"""
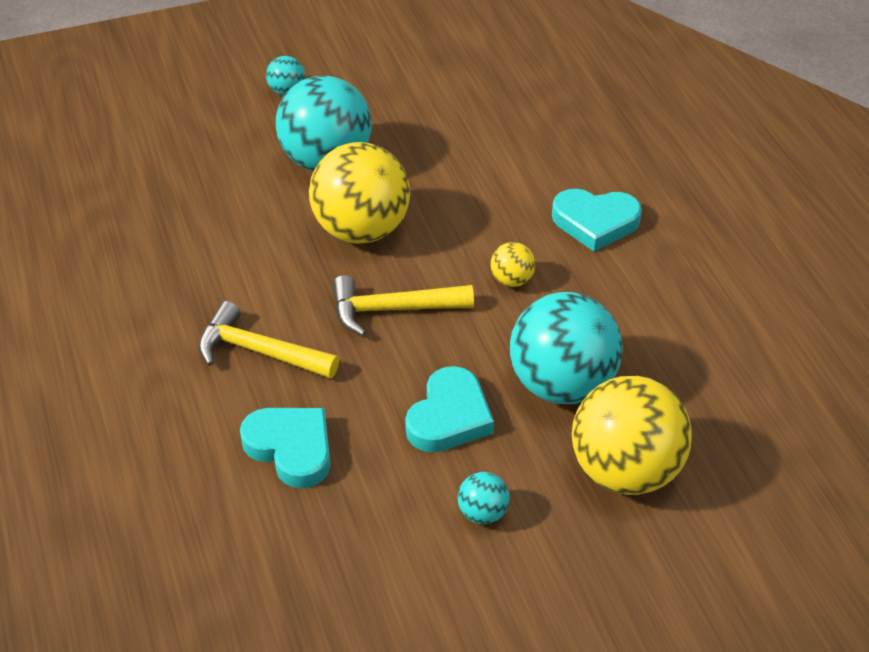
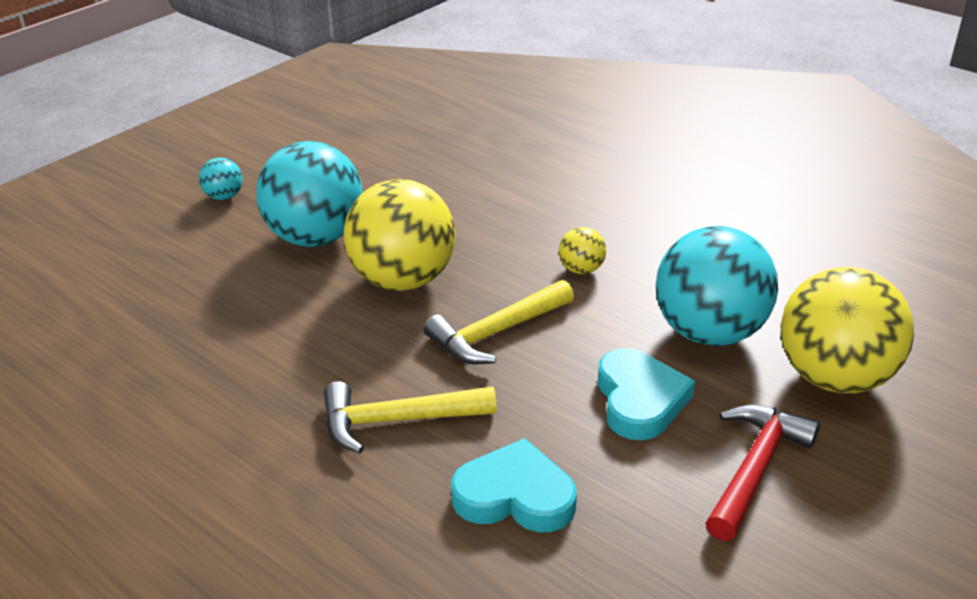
camera: 30 degrees left, 10 degrees down
(482, 513) = (755, 469): turquoise ball -> red hammer
(595, 222) = (606, 203): turquoise heart -> none

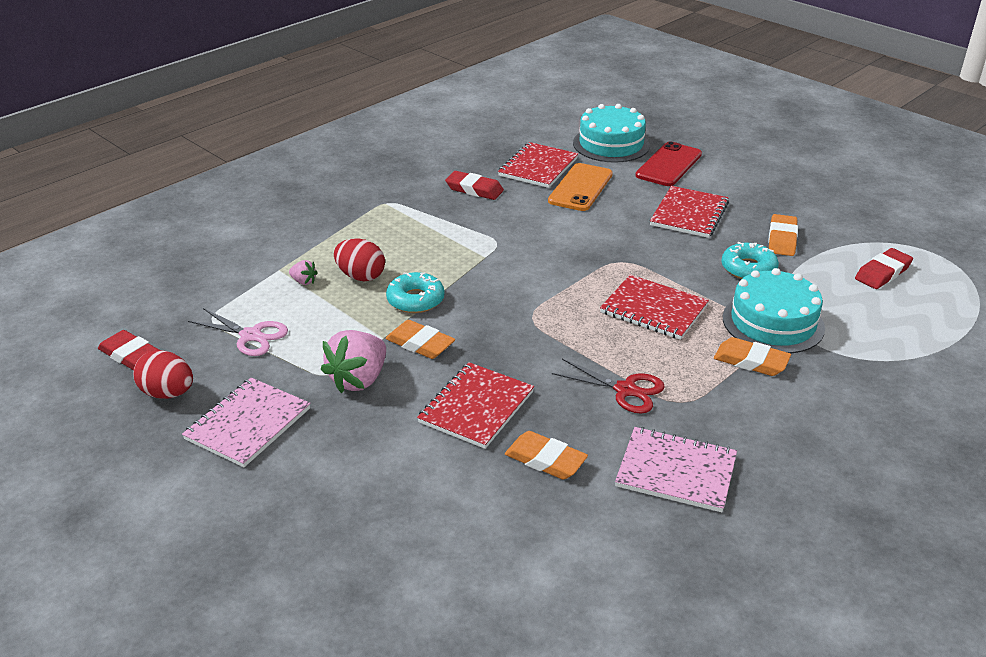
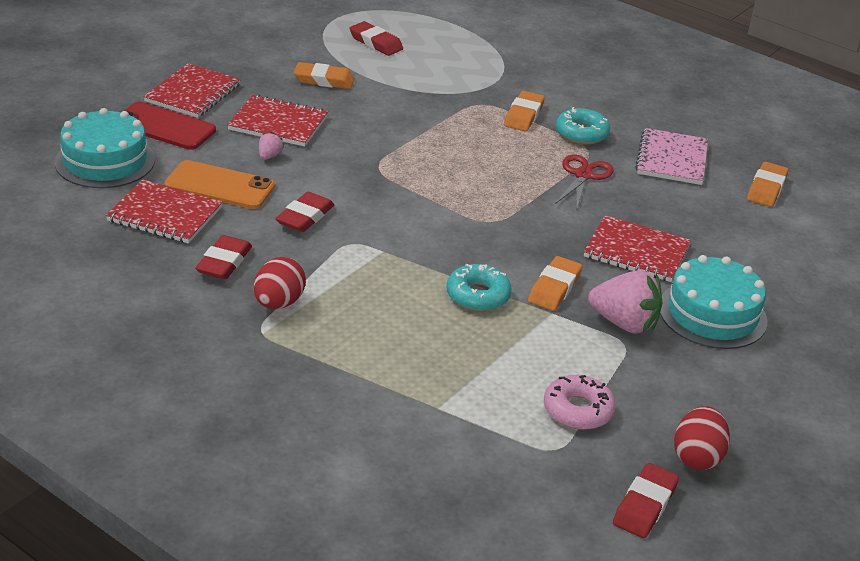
camera: 100 degrees left, 0 degrees up
(248, 424) = (717, 389): pink notebook -> none
(251, 336) = (578, 410): pink scissors -> pink donut
(304, 281) = (460, 383): pink strawberry -> pink strawberry (269, 156)
(361, 276) = (440, 338): red egg -> red egg (278, 303)
(537, 223) = (305, 217): none -> red eraser
(545, 460) = (686, 216): orange eraser -> orange eraser (766, 188)
(653, 309) = (459, 155): red notebook -> red notebook (193, 93)
(748, 269) = (380, 102): turquoise donut -> turquoise donut (581, 133)
(773, 322) = (464, 100): turquoise cake -> turquoise cake (712, 314)

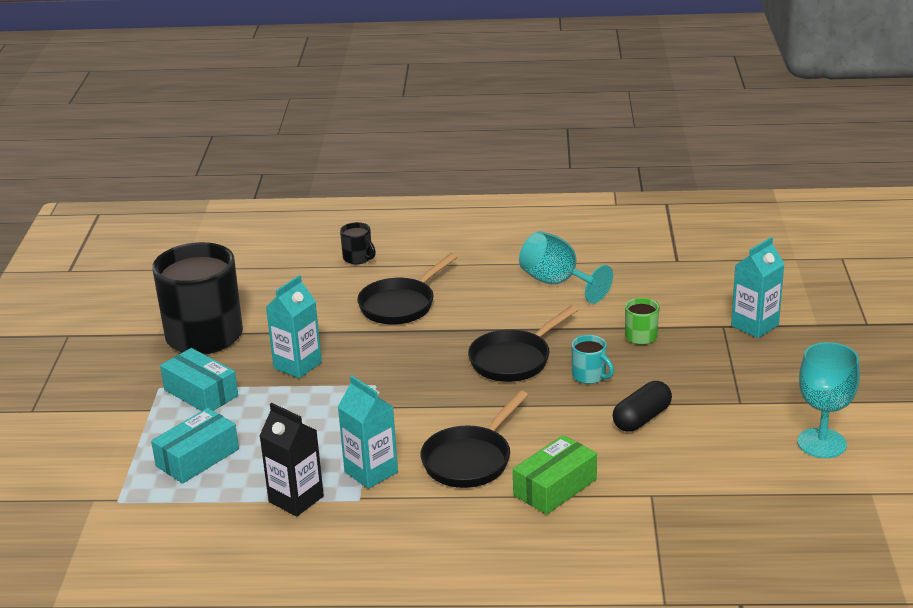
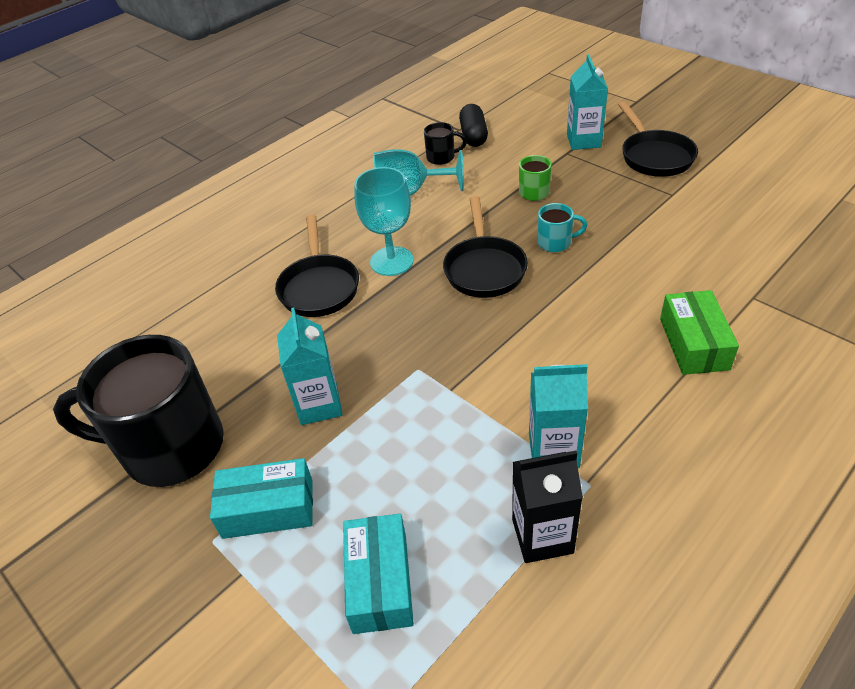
camera: 45 degrees left, 15 degrees up
(358, 258) = (213, 273): black mug -> black mug (442, 157)
(470, 460) = (602, 372): black pan -> black pan (654, 156)
(642, 418) = (643, 248): black capsule -> black capsule (473, 136)
(821, 443) = (761, 187): turquoise goblet -> turquoise goblet (391, 261)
"""
__The problem__:
Starting at the line that holds "(248, 424) = (717, 389): pink", repeat every line through the end of the listing exactly as written, skipping any picture.

__Result below__:
(248, 424) = (717, 389): pink notebook -> none
(251, 336) = (578, 410): pink scissors -> pink donut
(304, 281) = (460, 383): pink strawberry -> pink strawberry (269, 156)
(361, 276) = (440, 338): red egg -> red egg (278, 303)
(537, 223) = (305, 217): none -> red eraser
(545, 460) = (686, 216): orange eraser -> orange eraser (766, 188)
(653, 309) = (459, 155): red notebook -> red notebook (193, 93)
(748, 269) = (380, 102): turquoise donut -> turquoise donut (581, 133)
(773, 322) = (464, 100): turquoise cake -> turquoise cake (712, 314)

camera: 45 degrees left, 15 degrees up
(358, 258) = (213, 273): black mug -> black mug (442, 157)
(470, 460) = (602, 372): black pan -> black pan (654, 156)
(642, 418) = (643, 248): black capsule -> black capsule (473, 136)
(821, 443) = (761, 187): turquoise goblet -> turquoise goblet (391, 261)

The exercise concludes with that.